'''

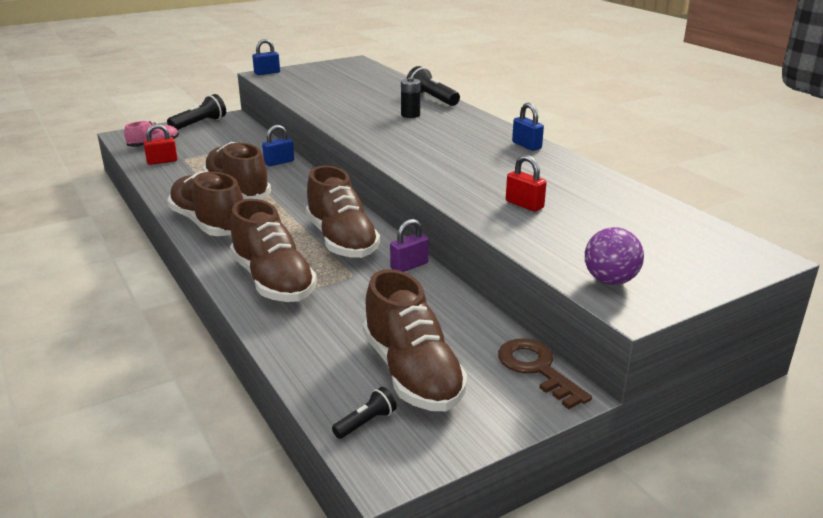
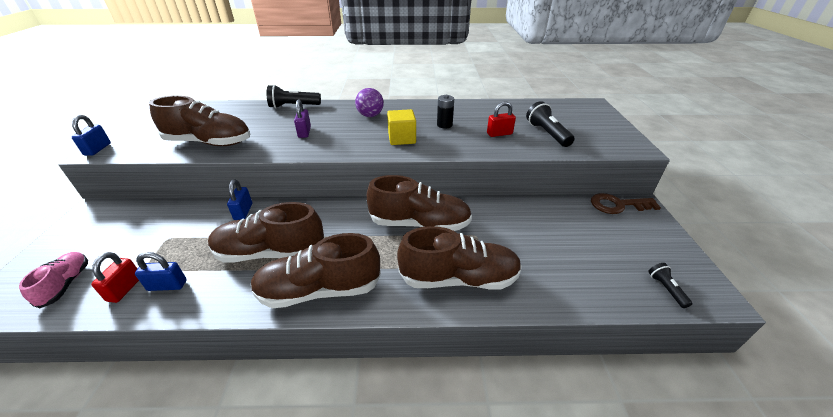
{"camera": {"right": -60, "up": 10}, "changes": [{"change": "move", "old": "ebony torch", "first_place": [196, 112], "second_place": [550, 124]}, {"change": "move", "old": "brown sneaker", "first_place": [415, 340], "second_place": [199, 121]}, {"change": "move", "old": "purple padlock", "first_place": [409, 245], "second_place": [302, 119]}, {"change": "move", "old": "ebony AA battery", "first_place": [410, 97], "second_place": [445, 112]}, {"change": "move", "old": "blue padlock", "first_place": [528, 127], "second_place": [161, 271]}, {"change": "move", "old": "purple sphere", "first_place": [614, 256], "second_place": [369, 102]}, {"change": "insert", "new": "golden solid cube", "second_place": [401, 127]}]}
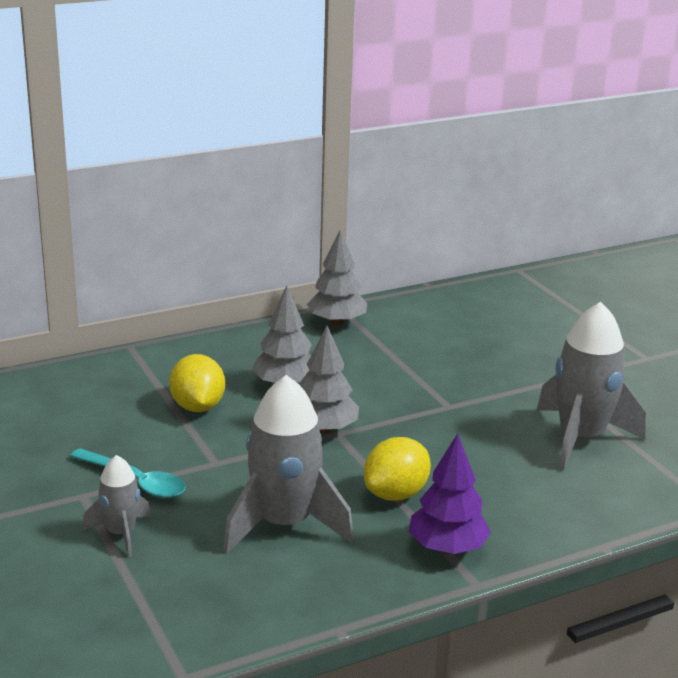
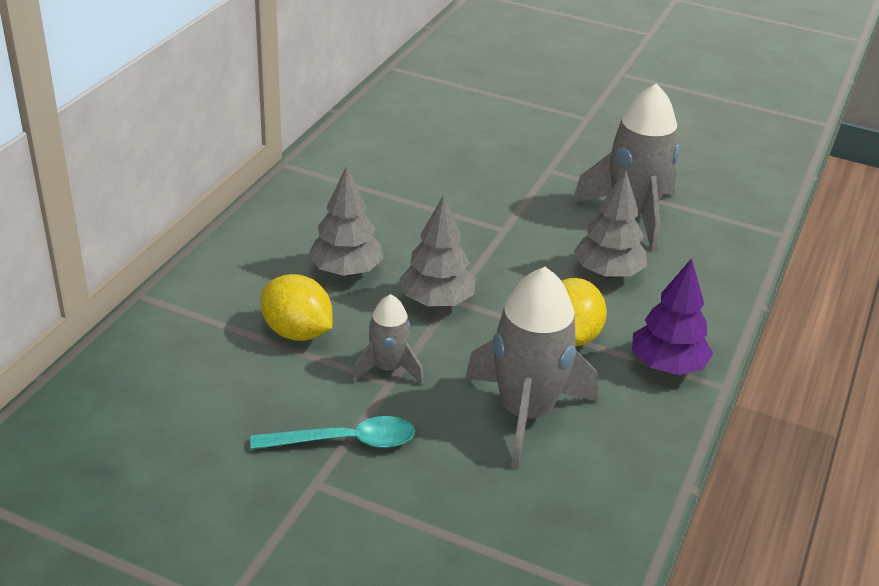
{"camera": {"right": -40, "up": 10}, "changes": [{"change": "move", "old": "gray spaceship", "first_place": [116, 506], "second_place": [388, 339]}, {"change": "move", "old": "gray toy tree", "first_place": [337, 278], "second_place": [610, 224]}]}
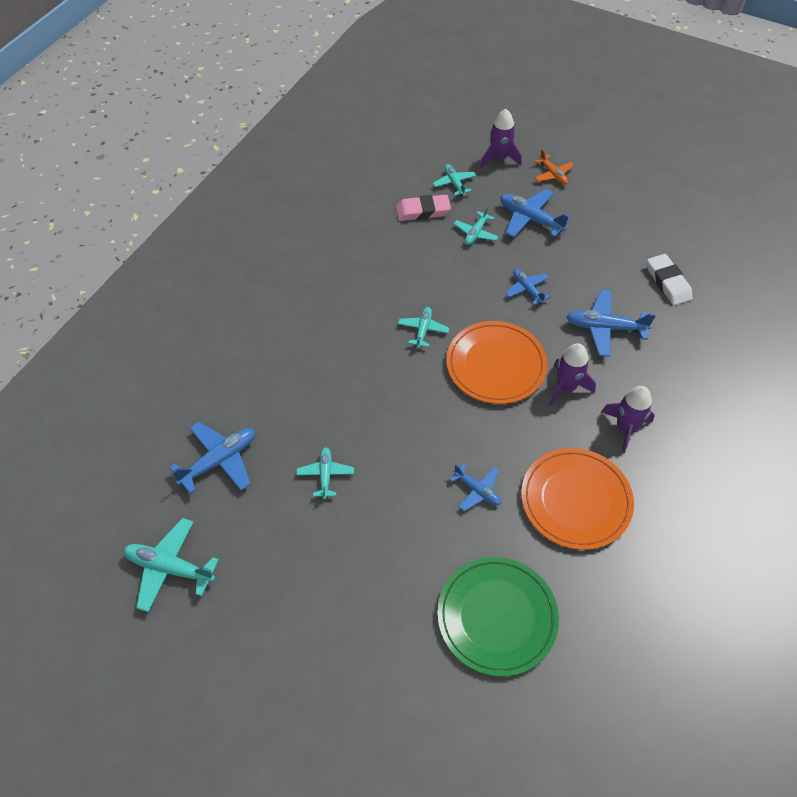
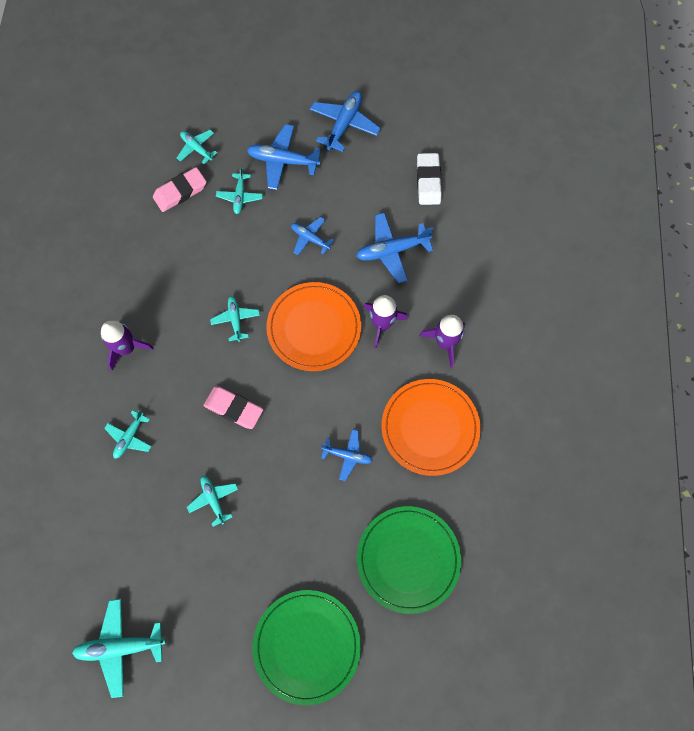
{"camera": {"right": -25, "up": 15}, "changes": [{"change": "move", "old": "blue aeroplane", "first_place": [212, 458], "second_place": [345, 121]}, {"change": "move", "old": "purple spaceship", "first_place": [501, 138], "second_place": [127, 346]}, {"change": "delete", "old": "orange-coloured aeroplane", "first_place": [554, 167]}, {"change": "rotate", "old": "pure white pencil eraser", "first_place": [670, 279], "second_place": [429, 179], "degrees": 45}, {"change": "insert", "new": "turquoise aeroplane", "second_place": [128, 434]}, {"change": "insert", "new": "pink pencil eraser", "second_place": [233, 407]}, {"change": "insert", "new": "leaf-green dinner plate", "second_place": [307, 647]}]}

'''

■ What the task requires:
Copy all lines of the material above where the string "purple" occurs.

■ Answer to the exercise:
{"camera": {"right": -60, "up": 10}, "changes": [{"change": "move", "old": "ebony torch", "first_place": [196, 112], "second_place": [550, 124]}, {"change": "move", "old": "brown sneaker", "first_place": [415, 340], "second_place": [199, 121]}, {"change": "move", "old": "purple padlock", "first_place": [409, 245], "second_place": [302, 119]}, {"change": "move", "old": "ebony AA battery", "first_place": [410, 97], "second_place": [445, 112]}, {"change": "move", "old": "blue padlock", "first_place": [528, 127], "second_place": [161, 271]}, {"change": "move", "old": "purple sphere", "first_place": [614, 256], "second_place": [369, 102]}, {"change": "insert", "new": "golden solid cube", "second_place": [401, 127]}]}
{"camera": {"right": -25, "up": 15}, "changes": [{"change": "move", "old": "blue aeroplane", "first_place": [212, 458], "second_place": [345, 121]}, {"change": "move", "old": "purple spaceship", "first_place": [501, 138], "second_place": [127, 346]}, {"change": "delete", "old": "orange-coloured aeroplane", "first_place": [554, 167]}, {"change": "rotate", "old": "pure white pencil eraser", "first_place": [670, 279], "second_place": [429, 179], "degrees": 45}, {"change": "insert", "new": "turquoise aeroplane", "second_place": [128, 434]}, {"change": "insert", "new": "pink pencil eraser", "second_place": [233, 407]}, {"change": "insert", "new": "leaf-green dinner plate", "second_place": [307, 647]}]}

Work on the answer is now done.